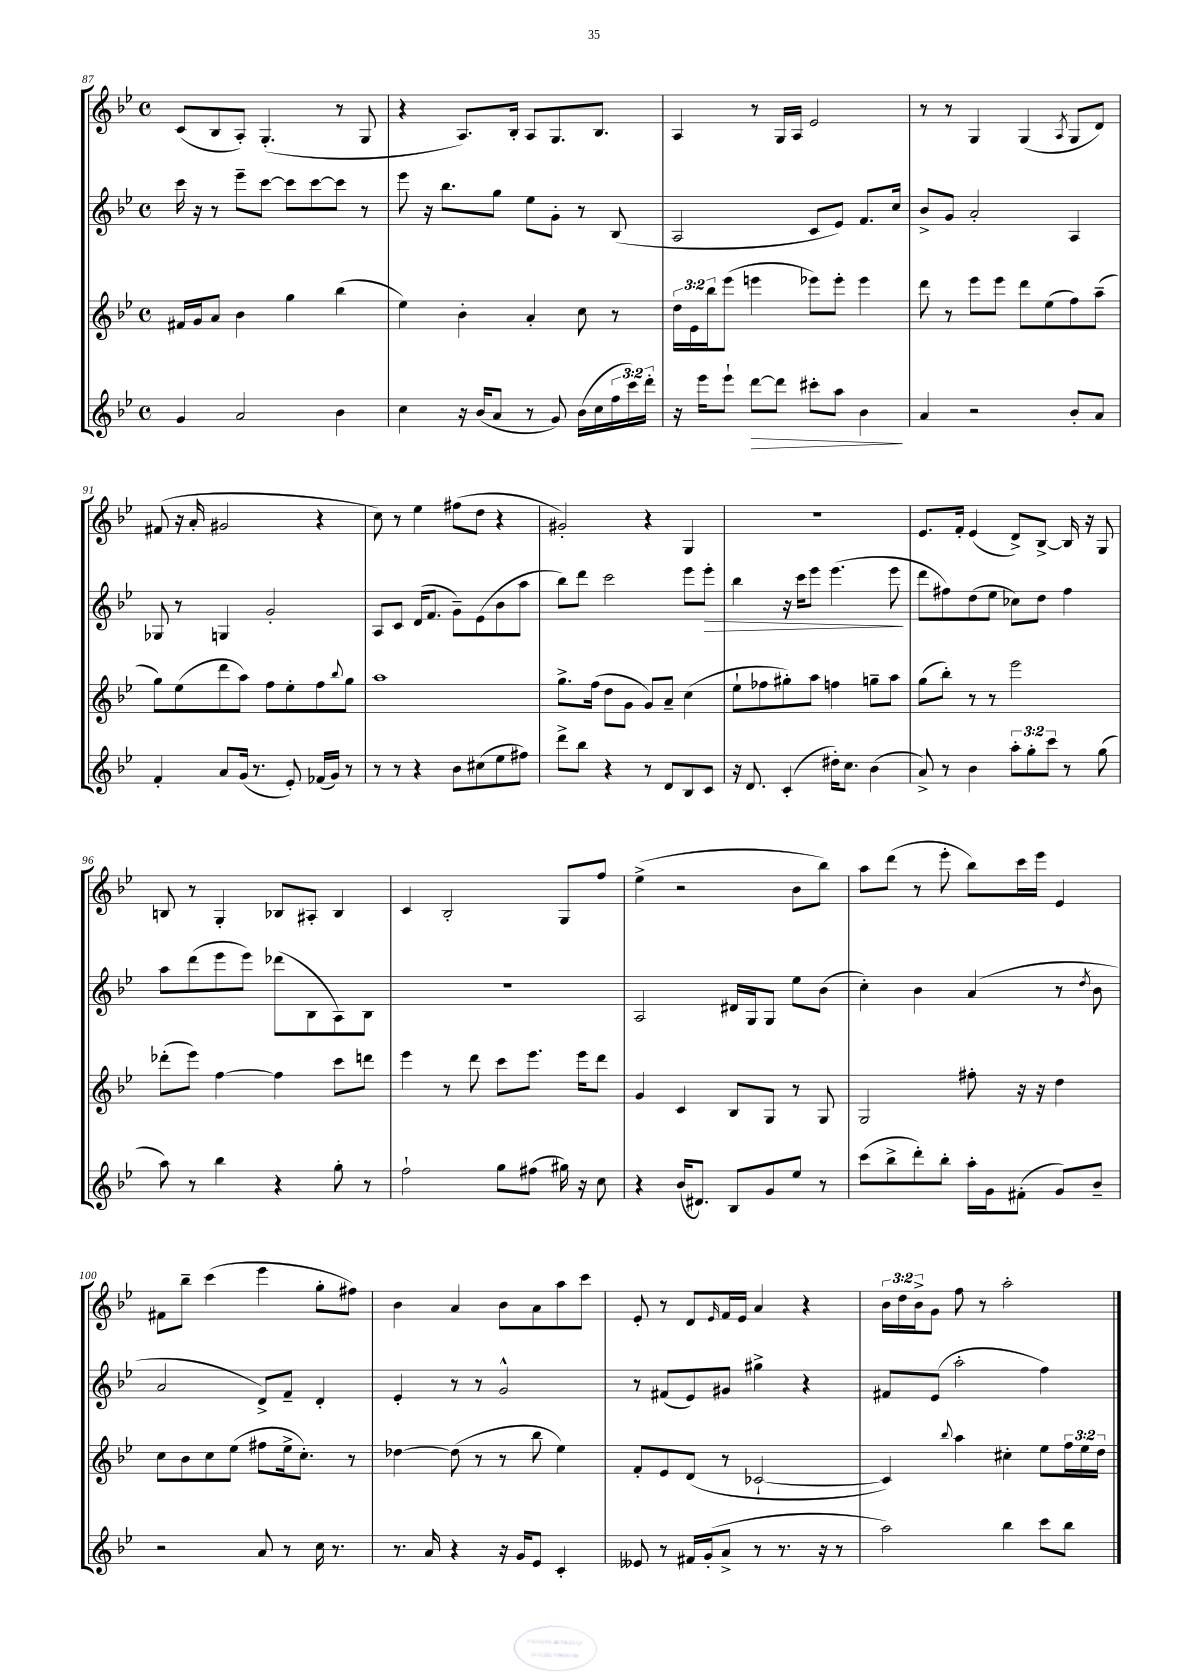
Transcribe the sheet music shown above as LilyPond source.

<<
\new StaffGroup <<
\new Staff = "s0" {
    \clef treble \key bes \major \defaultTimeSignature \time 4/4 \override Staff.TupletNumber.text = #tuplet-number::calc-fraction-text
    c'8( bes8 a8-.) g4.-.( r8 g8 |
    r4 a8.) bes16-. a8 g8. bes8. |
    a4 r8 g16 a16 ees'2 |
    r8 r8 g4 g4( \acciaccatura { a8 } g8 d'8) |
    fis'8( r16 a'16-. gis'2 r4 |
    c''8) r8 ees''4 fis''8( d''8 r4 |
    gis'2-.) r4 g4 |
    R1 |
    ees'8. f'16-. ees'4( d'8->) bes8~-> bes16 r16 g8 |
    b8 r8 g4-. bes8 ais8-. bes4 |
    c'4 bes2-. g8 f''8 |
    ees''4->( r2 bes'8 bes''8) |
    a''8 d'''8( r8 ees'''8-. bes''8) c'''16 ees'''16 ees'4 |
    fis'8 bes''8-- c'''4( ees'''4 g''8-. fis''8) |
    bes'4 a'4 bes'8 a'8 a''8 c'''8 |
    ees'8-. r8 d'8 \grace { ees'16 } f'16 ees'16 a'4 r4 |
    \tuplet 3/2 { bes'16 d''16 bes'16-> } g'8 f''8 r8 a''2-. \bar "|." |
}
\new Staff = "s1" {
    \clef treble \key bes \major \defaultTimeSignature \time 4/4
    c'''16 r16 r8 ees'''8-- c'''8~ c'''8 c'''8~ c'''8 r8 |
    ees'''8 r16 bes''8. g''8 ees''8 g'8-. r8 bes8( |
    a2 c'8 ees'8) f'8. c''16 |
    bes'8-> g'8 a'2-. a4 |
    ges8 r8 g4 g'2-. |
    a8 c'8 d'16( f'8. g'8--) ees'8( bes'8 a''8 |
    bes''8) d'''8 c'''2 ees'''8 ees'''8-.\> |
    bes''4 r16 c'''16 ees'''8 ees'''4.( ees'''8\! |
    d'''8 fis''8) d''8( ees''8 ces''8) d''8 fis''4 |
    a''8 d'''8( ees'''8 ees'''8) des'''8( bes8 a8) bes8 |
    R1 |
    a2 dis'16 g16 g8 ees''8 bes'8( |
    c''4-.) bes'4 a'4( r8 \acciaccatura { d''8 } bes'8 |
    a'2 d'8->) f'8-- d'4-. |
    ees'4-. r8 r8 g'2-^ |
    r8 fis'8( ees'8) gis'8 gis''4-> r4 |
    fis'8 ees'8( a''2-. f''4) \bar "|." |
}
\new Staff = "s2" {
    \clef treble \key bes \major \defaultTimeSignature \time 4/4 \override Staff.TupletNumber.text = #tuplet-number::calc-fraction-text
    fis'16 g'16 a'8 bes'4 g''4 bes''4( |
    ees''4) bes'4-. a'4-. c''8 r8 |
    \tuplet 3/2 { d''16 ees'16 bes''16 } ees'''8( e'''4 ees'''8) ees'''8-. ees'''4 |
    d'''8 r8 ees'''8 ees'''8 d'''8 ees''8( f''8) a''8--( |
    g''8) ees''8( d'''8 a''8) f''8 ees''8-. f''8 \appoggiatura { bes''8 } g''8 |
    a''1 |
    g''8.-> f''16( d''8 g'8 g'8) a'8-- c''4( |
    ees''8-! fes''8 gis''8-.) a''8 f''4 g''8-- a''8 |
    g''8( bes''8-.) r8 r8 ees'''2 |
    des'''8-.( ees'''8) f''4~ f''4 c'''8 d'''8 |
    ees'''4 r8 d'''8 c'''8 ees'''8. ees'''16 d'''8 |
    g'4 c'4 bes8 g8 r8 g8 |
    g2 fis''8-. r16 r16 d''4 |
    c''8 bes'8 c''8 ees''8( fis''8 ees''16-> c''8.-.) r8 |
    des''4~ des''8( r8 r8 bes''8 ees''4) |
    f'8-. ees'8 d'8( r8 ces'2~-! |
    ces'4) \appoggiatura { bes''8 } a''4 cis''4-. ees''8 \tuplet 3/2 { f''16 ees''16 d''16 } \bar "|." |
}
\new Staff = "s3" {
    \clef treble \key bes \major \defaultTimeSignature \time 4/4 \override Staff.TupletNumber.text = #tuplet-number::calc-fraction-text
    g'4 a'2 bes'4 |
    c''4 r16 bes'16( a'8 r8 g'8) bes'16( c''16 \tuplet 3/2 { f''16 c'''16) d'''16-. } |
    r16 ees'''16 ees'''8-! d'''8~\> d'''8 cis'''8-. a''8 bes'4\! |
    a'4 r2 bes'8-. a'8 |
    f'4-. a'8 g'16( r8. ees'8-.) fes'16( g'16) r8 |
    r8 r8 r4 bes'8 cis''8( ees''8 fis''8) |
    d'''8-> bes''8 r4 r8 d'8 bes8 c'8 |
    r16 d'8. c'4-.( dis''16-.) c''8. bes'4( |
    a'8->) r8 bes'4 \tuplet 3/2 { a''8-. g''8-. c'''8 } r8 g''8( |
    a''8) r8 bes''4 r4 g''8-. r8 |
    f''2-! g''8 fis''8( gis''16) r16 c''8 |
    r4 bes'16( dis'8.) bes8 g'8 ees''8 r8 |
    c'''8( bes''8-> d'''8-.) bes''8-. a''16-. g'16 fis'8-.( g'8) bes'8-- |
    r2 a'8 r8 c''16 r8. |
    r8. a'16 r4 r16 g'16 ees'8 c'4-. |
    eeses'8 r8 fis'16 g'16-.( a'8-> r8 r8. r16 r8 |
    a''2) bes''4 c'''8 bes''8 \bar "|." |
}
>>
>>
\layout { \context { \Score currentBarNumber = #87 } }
++++++++++++++++++++
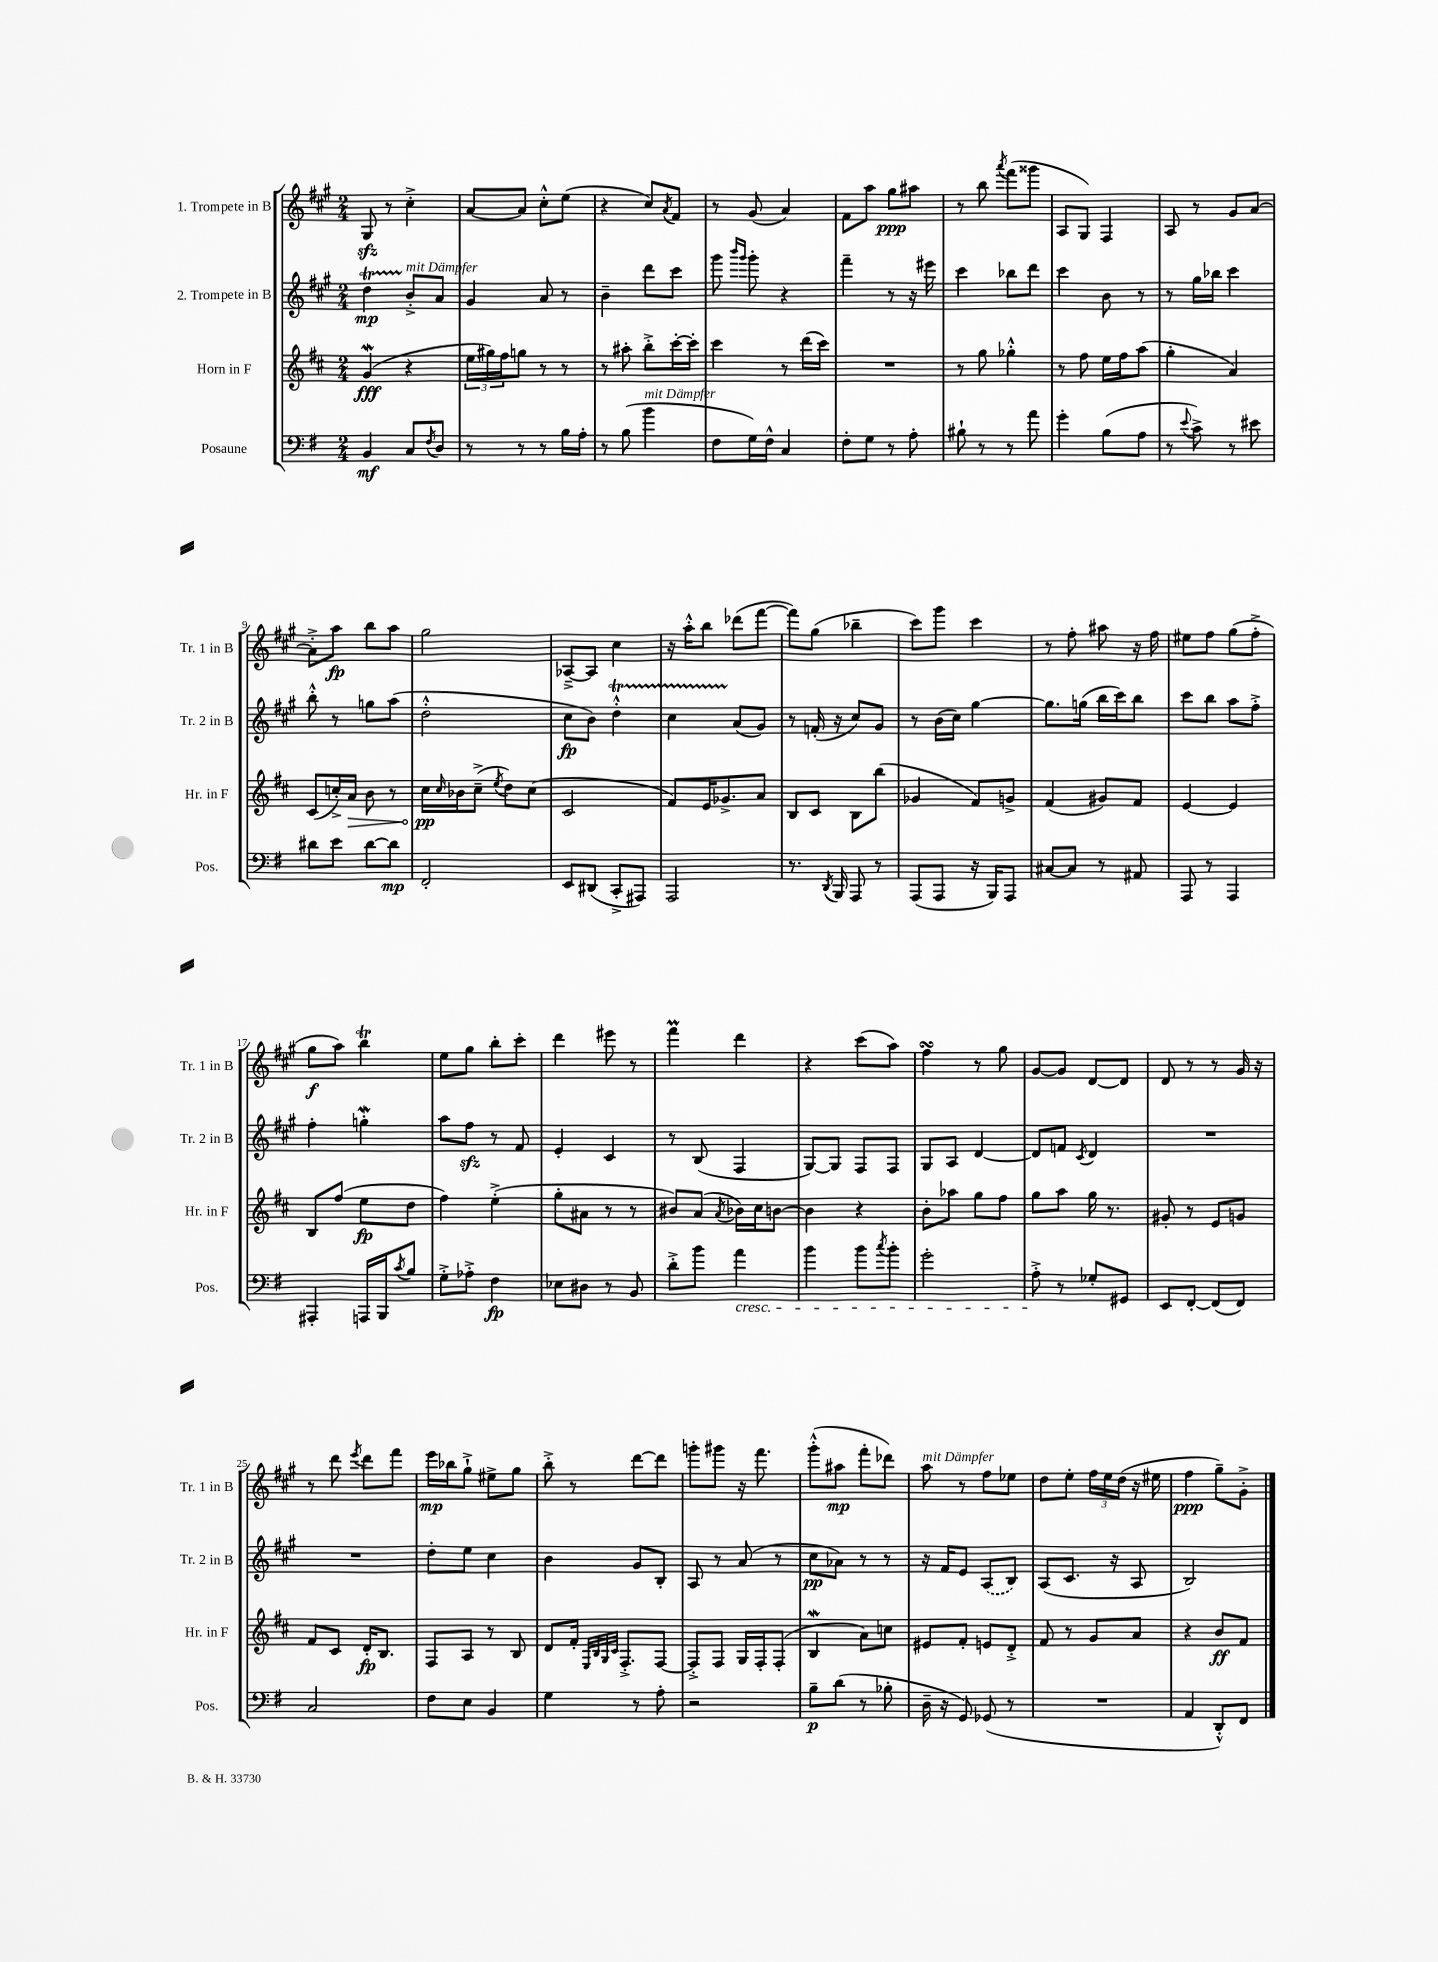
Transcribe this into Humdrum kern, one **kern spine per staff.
++++++++++++++++++++
Problem statement:
Could you copy out the lines starting at the one containing "Transcribe the sheet" and ending at the one containing "b8 r8 g4-. bes8 ais8-. bes4 |", switching "treble" to "bass" and changing nothing else?

Solution to the exercise:
Transcribe the sheet music shown above as LilyPond source.

<<
\new StaffGroup <<
\new Staff = "s0" {
    \clef bass \key bes \major \defaultTimeSignature \time 4/4 \override Staff.TupletNumber.text = #tuplet-number::calc-fraction-text
    c'8( bes8 a8-.) g4.-.( r8 g8 |
    r4 a8.) bes16-. a8 g8. bes8. |
    a4 r8 g16 a16 ees'2 |
    r8 r8 g4 g4( \acciaccatura { a8 } g8 d'8) |
    fis'8( r16 a'16-. gis'2 r4 |
    c''8) r8 ees''4 fis''8( d''8 r4 |
    gis'2-.) r4 g4 |
    R1 |
    ees'8. f'16-. ees'4( d'8->) bes8~-> bes16 r16 g8 |
    b8 r8 g4-. bes8 ais8-. bes4 |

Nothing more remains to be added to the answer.